Rewrite all the records below, replacing "coordinate" with "position" and keeping everything else the same. Leave the pictures out of your answer.

— BEGIN Record excerpts —

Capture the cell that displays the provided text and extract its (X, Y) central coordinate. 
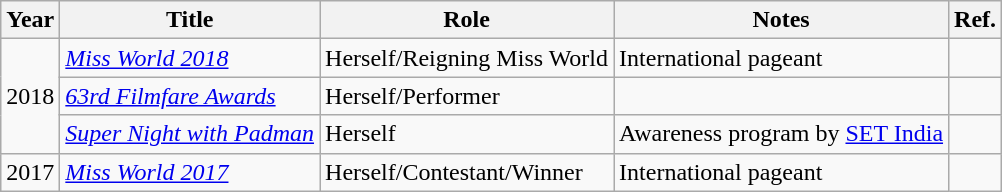
2017 (30, 172)
63rd Filmfare Awards (190, 96)
Herself/Reigning Miss World (467, 58)
Miss World 2017 (190, 172)
Herself (467, 134)
Super Night with Padman (190, 134)
Notes (782, 20)
Herself/Performer (467, 96)
Herself/Contestant/Winner (467, 172)
2018 (30, 96)
Awareness program by SET India (782, 134)
Role (467, 20)
Title (190, 20)
Ref. (976, 20)
Miss World 2018 (190, 58)
Year (30, 20)
Provide the [X, Y] coordinate of the cell's center where the given text is located.  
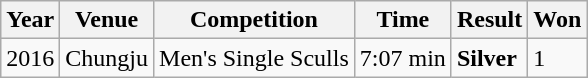
Venue [107, 20]
Silver [489, 58]
2016 [30, 58]
Result [489, 20]
Men's Single Sculls [254, 58]
Won [558, 20]
Chungju [107, 58]
1 [558, 58]
Time [402, 20]
Competition [254, 20]
Year [30, 20]
7:07 min [402, 58]
Return [X, Y] of the center of cell containing provided text 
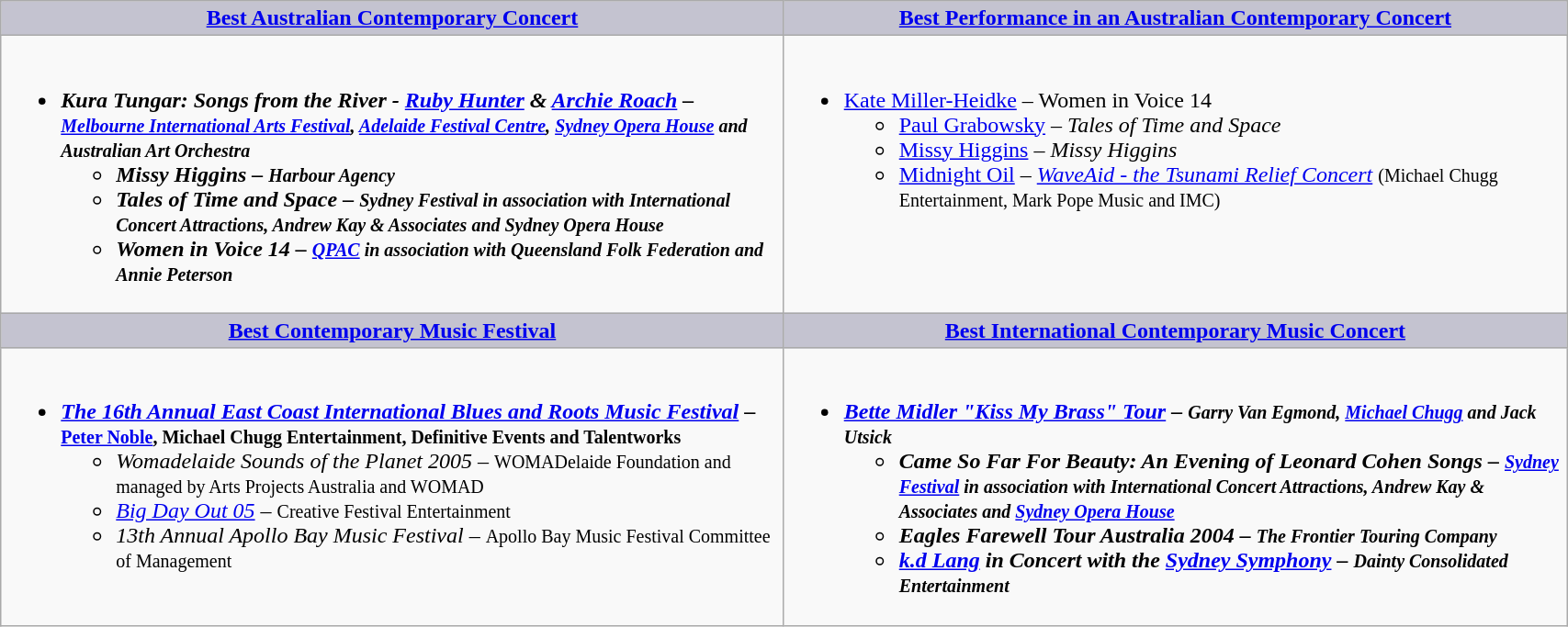
Best Performance in an Australian Contemporary Concert [1175, 18]
Best Australian Contemporary Concert [392, 18]
Best Contemporary Music Festival [392, 331]
Best International Contemporary Music Concert [1175, 331]
From the cell containing the given text, extract its center point as (X, Y) coordinate. 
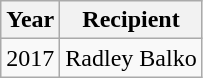
Recipient (131, 20)
2017 (30, 58)
Year (30, 20)
Radley Balko (131, 58)
Return (X, Y) of the center of cell containing provided text 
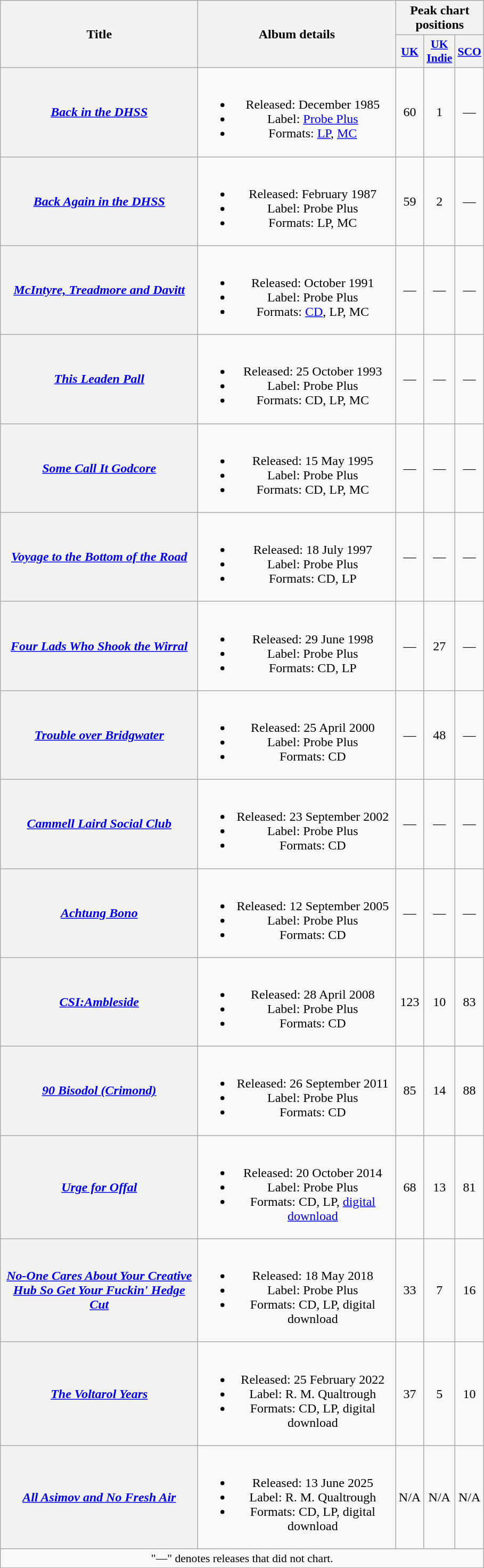
60 (410, 112)
Released: 18 July 1997Label: Probe PlusFormats: CD, LP (297, 557)
Released: 28 April 2008Label: Probe PlusFormats: CD (297, 1002)
UK (410, 51)
Four Lads Who Shook the Wirral (99, 645)
Urge for Offal (99, 1187)
Back in the DHSS (99, 112)
Released: 18 May 2018Label: Probe PlusFormats: CD, LP, digital download (297, 1290)
CSI:Ambleside (99, 1002)
Some Call It Godcore (99, 467)
Achtung Bono (99, 913)
7 (439, 1290)
Released: 15 May 1995Label: Probe PlusFormats: CD, LP, MC (297, 467)
Released: 20 October 2014Label: Probe PlusFormats: CD, LP, digital download (297, 1187)
85 (410, 1090)
13 (439, 1187)
16 (470, 1290)
This Leaden Pall (99, 379)
Trouble over Bridgwater (99, 735)
SCO (470, 51)
The Voltarol Years (99, 1393)
Released: 23 September 2002Label: Probe PlusFormats: CD (297, 823)
27 (439, 645)
Released: October 1991Label: Probe PlusFormats: CD, LP, MC (297, 290)
Released: 25 October 1993Label: Probe PlusFormats: CD, LP, MC (297, 379)
Album details (297, 34)
Peak chart positions (440, 18)
Title (99, 34)
48 (439, 735)
Cammell Laird Social Club (99, 823)
Released: 29 June 1998Label: Probe PlusFormats: CD, LP (297, 645)
83 (470, 1002)
37 (410, 1393)
33 (410, 1290)
90 Bisodol (Crimond) (99, 1090)
Released: February 1987Label: Probe PlusFormats: LP, MC (297, 201)
1 (439, 112)
McIntyre, Treadmore and Davitt (99, 290)
123 (410, 1002)
2 (439, 201)
Released: 12 September 2005Label: Probe PlusFormats: CD (297, 913)
No-One Cares About Your Creative Hub So Get Your Fuckin' Hedge Cut (99, 1290)
Released: 25 February 2022Label: R. M. QualtroughFormats: CD, LP, digital download (297, 1393)
5 (439, 1393)
Released: 26 September 2011Label: Probe PlusFormats: CD (297, 1090)
Back Again in the DHSS (99, 201)
"—" denotes releases that did not chart. (242, 1558)
All Asimov and No Fresh Air (99, 1497)
Released: December 1985Label: Probe PlusFormats: LP, MC (297, 112)
59 (410, 201)
Released: 25 April 2000Label: Probe PlusFormats: CD (297, 735)
Voyage to the Bottom of the Road (99, 557)
88 (470, 1090)
Released: 13 June 2025Label: R. M. QualtroughFormats: CD, LP, digital download (297, 1497)
UK Indie (439, 51)
81 (470, 1187)
14 (439, 1090)
68 (410, 1187)
Return (x, y) of the center of cell containing provided text 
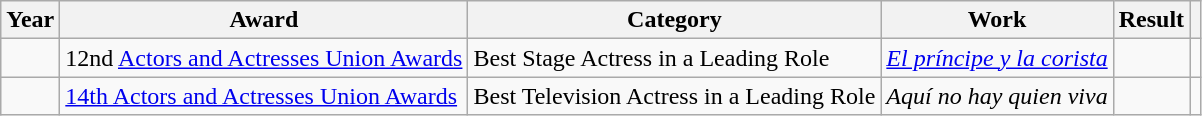
12nd Actors and Actresses Union Awards (264, 58)
Result (1151, 20)
Category (674, 20)
Aquí no hay quien viva (997, 96)
14th Actors and Actresses Union Awards (264, 96)
El príncipe y la corista (997, 58)
Best Stage Actress in a Leading Role (674, 58)
Award (264, 20)
Year (30, 20)
Work (997, 20)
Best Television Actress in a Leading Role (674, 96)
Scan for the cell matching the given text and deliver its [X, Y] coordinate at center. 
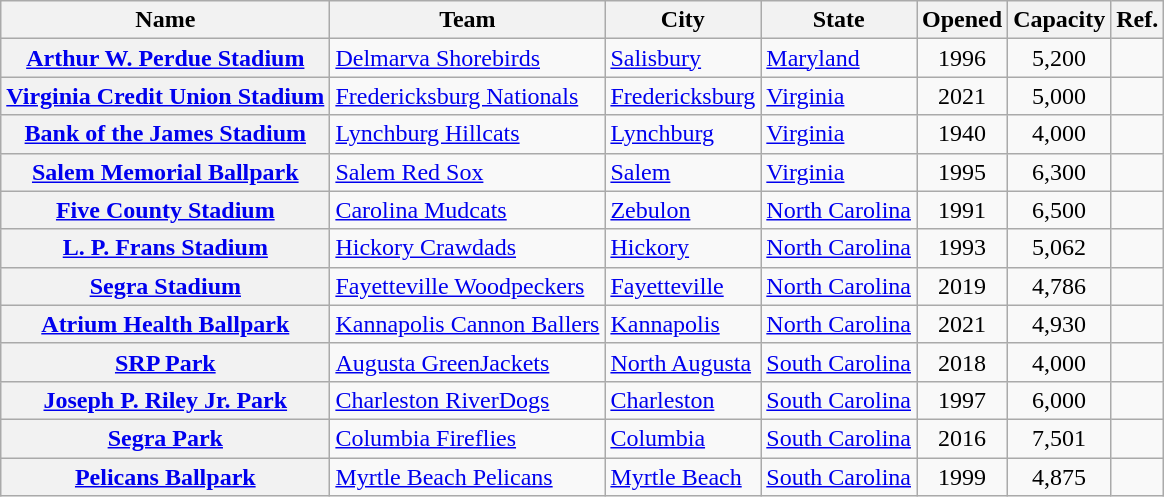
1991 [962, 210]
North Augusta [683, 362]
2016 [962, 438]
2019 [962, 286]
Columbia [683, 438]
Capacity [1060, 20]
Kannapolis [683, 324]
Salem [683, 172]
Carolina Mudcats [468, 210]
5,062 [1060, 248]
Fredericksburg Nationals [468, 96]
Salem Memorial Ballpark [166, 172]
Arthur W. Perdue Stadium [166, 58]
Five County Stadium [166, 210]
Salem Red Sox [468, 172]
Fayetteville Woodpeckers [468, 286]
Salisbury [683, 58]
5,000 [1060, 96]
Joseph P. Riley Jr. Park [166, 400]
5,200 [1060, 58]
1995 [962, 172]
Fredericksburg [683, 96]
Myrtle Beach Pelicans [468, 477]
Segra Stadium [166, 286]
State [839, 20]
Zebulon [683, 210]
Lynchburg Hillcats [468, 134]
Fayetteville [683, 286]
Ref. [1138, 20]
City [683, 20]
Team [468, 20]
7,501 [1060, 438]
Kannapolis Cannon Ballers [468, 324]
L. P. Frans Stadium [166, 248]
6,000 [1060, 400]
Pelicans Ballpark [166, 477]
1993 [962, 248]
1940 [962, 134]
Lynchburg [683, 134]
Charleston [683, 400]
Columbia Fireflies [468, 438]
Hickory Crawdads [468, 248]
2018 [962, 362]
4,930 [1060, 324]
Name [166, 20]
Augusta GreenJackets [468, 362]
Delmarva Shorebirds [468, 58]
Segra Park [166, 438]
1996 [962, 58]
Myrtle Beach [683, 477]
SRP Park [166, 362]
1997 [962, 400]
Virginia Credit Union Stadium [166, 96]
6,500 [1060, 210]
4,875 [1060, 477]
6,300 [1060, 172]
1999 [962, 477]
Opened [962, 20]
Charleston RiverDogs [468, 400]
4,786 [1060, 286]
Hickory [683, 248]
Maryland [839, 58]
Bank of the James Stadium [166, 134]
Atrium Health Ballpark [166, 324]
Return [x, y] of the center of cell containing provided text 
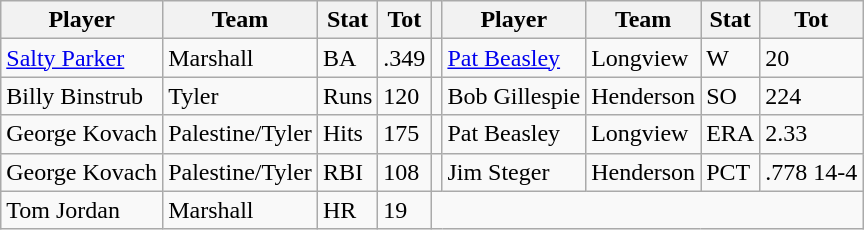
175 [404, 134]
224 [812, 96]
SO [730, 96]
Billy Binstrub [82, 96]
19 [404, 210]
Salty Parker [82, 58]
HR [347, 210]
Jim Steger [514, 172]
Bob Gillespie [514, 96]
120 [404, 96]
Hits [347, 134]
BA [347, 58]
2.33 [812, 134]
Runs [347, 96]
108 [404, 172]
RBI [347, 172]
ERA [730, 134]
Tyler [240, 96]
Tom Jordan [82, 210]
PCT [730, 172]
20 [812, 58]
.349 [404, 58]
.778 14-4 [812, 172]
W [730, 58]
Detect which cell encompasses the target text, then output its [x, y] center coordinate. 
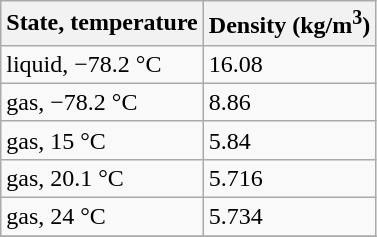
liquid, −78.2 °C [102, 64]
gas, −78.2 °C [102, 102]
5.716 [289, 178]
gas, 15 °C [102, 140]
gas, 24 °C [102, 217]
State, temperature [102, 24]
5.84 [289, 140]
16.08 [289, 64]
8.86 [289, 102]
Density (kg/m3) [289, 24]
gas, 20.1 °C [102, 178]
5.734 [289, 217]
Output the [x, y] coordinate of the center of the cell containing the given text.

— END Record excerpts —

Answer to the exercise
Capture the cell that displays the provided text and extract its (X, Y) central position. 
2017 (30, 172)
63rd Filmfare Awards (190, 96)
Herself/Reigning Miss World (467, 58)
Miss World 2017 (190, 172)
Herself (467, 134)
Super Night with Padman (190, 134)
Notes (782, 20)
Herself/Performer (467, 96)
Herself/Contestant/Winner (467, 172)
2018 (30, 96)
Awareness program by SET India (782, 134)
Role (467, 20)
Title (190, 20)
Ref. (976, 20)
Miss World 2018 (190, 58)
Year (30, 20)
Provide the [X, Y] position of the cell's center where the given text is located.  
Venue [107, 20]
Silver [489, 58]
2016 [30, 58]
Result [489, 20]
Men's Single Sculls [254, 58]
Won [558, 20]
Chungju [107, 58]
1 [558, 58]
Time [402, 20]
Competition [254, 20]
Year [30, 20]
7:07 min [402, 58]
Return [X, Y] of the center of cell containing provided text 
Best Performance in an Australian Contemporary Concert [1175, 18]
Best Australian Contemporary Concert [392, 18]
Best Contemporary Music Festival [392, 331]
Best International Contemporary Music Concert [1175, 331]
From the cell containing the given text, extract its center point as (X, Y) position. 
Recipient (131, 20)
2017 (30, 58)
Year (30, 20)
Radley Balko (131, 58)
Return (X, Y) of the center of cell containing provided text 
60 (410, 112)
Released: 18 July 1997Label: Probe PlusFormats: CD, LP (297, 557)
Released: 28 April 2008Label: Probe PlusFormats: CD (297, 1002)
UK (410, 51)
Four Lads Who Shook the Wirral (99, 645)
Urge for Offal (99, 1187)
Back in the DHSS (99, 112)
Released: 18 May 2018Label: Probe PlusFormats: CD, LP, digital download (297, 1290)
CSI:Ambleside (99, 1002)
Some Call It Godcore (99, 467)
Achtung Bono (99, 913)
7 (439, 1290)
Released: 15 May 1995Label: Probe PlusFormats: CD, LP, MC (297, 467)
Released: 20 October 2014Label: Probe PlusFormats: CD, LP, digital download (297, 1187)
85 (410, 1090)
13 (439, 1187)
16 (470, 1290)
This Leaden Pall (99, 379)
Trouble over Bridgwater (99, 735)
SCO (470, 51)
The Voltarol Years (99, 1393)
Released: 23 September 2002Label: Probe PlusFormats: CD (297, 823)
27 (439, 645)
Released: October 1991Label: Probe PlusFormats: CD, LP, MC (297, 290)
Released: 25 October 1993Label: Probe PlusFormats: CD, LP, MC (297, 379)
Album details (297, 34)
Peak chart positions (440, 18)
Title (99, 34)
48 (439, 735)
Cammell Laird Social Club (99, 823)
Released: 29 June 1998Label: Probe PlusFormats: CD, LP (297, 645)
83 (470, 1002)
37 (410, 1393)
33 (410, 1290)
90 Bisodol (Crimond) (99, 1090)
Released: February 1987Label: Probe PlusFormats: LP, MC (297, 201)
1 (439, 112)
McIntyre, Treadmore and Davitt (99, 290)
123 (410, 1002)
2 (439, 201)
Released: 12 September 2005Label: Probe PlusFormats: CD (297, 913)
No-One Cares About Your Creative Hub So Get Your Fuckin' Hedge Cut (99, 1290)
Released: 25 February 2022Label: R. M. QualtroughFormats: CD, LP, digital download (297, 1393)
5 (439, 1393)
Released: 26 September 2011Label: Probe PlusFormats: CD (297, 1090)
Back Again in the DHSS (99, 201)
"—" denotes releases that did not chart. (242, 1558)
All Asimov and No Fresh Air (99, 1497)
Released: December 1985Label: Probe PlusFormats: LP, MC (297, 112)
59 (410, 201)
Released: 25 April 2000Label: Probe PlusFormats: CD (297, 735)
Voyage to the Bottom of the Road (99, 557)
88 (470, 1090)
Released: 13 June 2025Label: R. M. QualtroughFormats: CD, LP, digital download (297, 1497)
UK Indie (439, 51)
81 (470, 1187)
14 (439, 1090)
68 (410, 1187)
Return (x, y) of the center of cell containing provided text 
12nd Actors and Actresses Union Awards (264, 58)
Result (1151, 20)
Category (674, 20)
Aquí no hay quien viva (997, 96)
14th Actors and Actresses Union Awards (264, 96)
El príncipe y la corista (997, 58)
Best Stage Actress in a Leading Role (674, 58)
Award (264, 20)
Year (30, 20)
Work (997, 20)
Best Television Actress in a Leading Role (674, 96)
Scan for the cell matching the given text and deliver its [X, Y] position at center. 
1991 [962, 210]
North Augusta [683, 362]
2016 [962, 438]
2019 [962, 286]
Columbia [683, 438]
Capacity [1060, 20]
Kannapolis [683, 324]
Salem [683, 172]
Carolina Mudcats [468, 210]
5,062 [1060, 248]
Fredericksburg Nationals [468, 96]
Salem Memorial Ballpark [166, 172]
Arthur W. Perdue Stadium [166, 58]
Five County Stadium [166, 210]
Salem Red Sox [468, 172]
Fayetteville Woodpeckers [468, 286]
Salisbury [683, 58]
5,000 [1060, 96]
Joseph P. Riley Jr. Park [166, 400]
5,200 [1060, 58]
1995 [962, 172]
Fredericksburg [683, 96]
Myrtle Beach Pelicans [468, 477]
Segra Stadium [166, 286]
State [839, 20]
Zebulon [683, 210]
Lynchburg Hillcats [468, 134]
Fayetteville [683, 286]
Ref. [1138, 20]
City [683, 20]
Team [468, 20]
7,501 [1060, 438]
Kannapolis Cannon Ballers [468, 324]
L. P. Frans Stadium [166, 248]
6,000 [1060, 400]
Pelicans Ballpark [166, 477]
1993 [962, 248]
1940 [962, 134]
Lynchburg [683, 134]
Charleston [683, 400]
Columbia Fireflies [468, 438]
Hickory Crawdads [468, 248]
2018 [962, 362]
4,930 [1060, 324]
Name [166, 20]
Augusta GreenJackets [468, 362]
Delmarva Shorebirds [468, 58]
Segra Park [166, 438]
1996 [962, 58]
Myrtle Beach [683, 477]
SRP Park [166, 362]
1997 [962, 400]
Virginia Credit Union Stadium [166, 96]
6,500 [1060, 210]
4,875 [1060, 477]
6,300 [1060, 172]
1999 [962, 477]
Opened [962, 20]
Charleston RiverDogs [468, 400]
4,786 [1060, 286]
Hickory [683, 248]
Maryland [839, 58]
Bank of the James Stadium [166, 134]
Atrium Health Ballpark [166, 324]
Return [x, y] of the center of cell containing provided text 
175 [404, 134]
224 [812, 96]
SO [730, 96]
Billy Binstrub [82, 96]
19 [404, 210]
Salty Parker [82, 58]
HR [347, 210]
Jim Steger [514, 172]
Bob Gillespie [514, 96]
120 [404, 96]
Hits [347, 134]
BA [347, 58]
2.33 [812, 134]
Runs [347, 96]
108 [404, 172]
RBI [347, 172]
ERA [730, 134]
Tyler [240, 96]
Tom Jordan [82, 210]
PCT [730, 172]
20 [812, 58]
.349 [404, 58]
.778 14-4 [812, 172]
W [730, 58]
Detect which cell encompasses the target text, then output its [x, y] center position. 
liquid, −78.2 °C [102, 64]
gas, −78.2 °C [102, 102]
5.716 [289, 178]
gas, 15 °C [102, 140]
gas, 24 °C [102, 217]
State, temperature [102, 24]
5.84 [289, 140]
16.08 [289, 64]
8.86 [289, 102]
Density (kg/m3) [289, 24]
gas, 20.1 °C [102, 178]
5.734 [289, 217]
Output the [x, y] position of the center of the cell containing the given text.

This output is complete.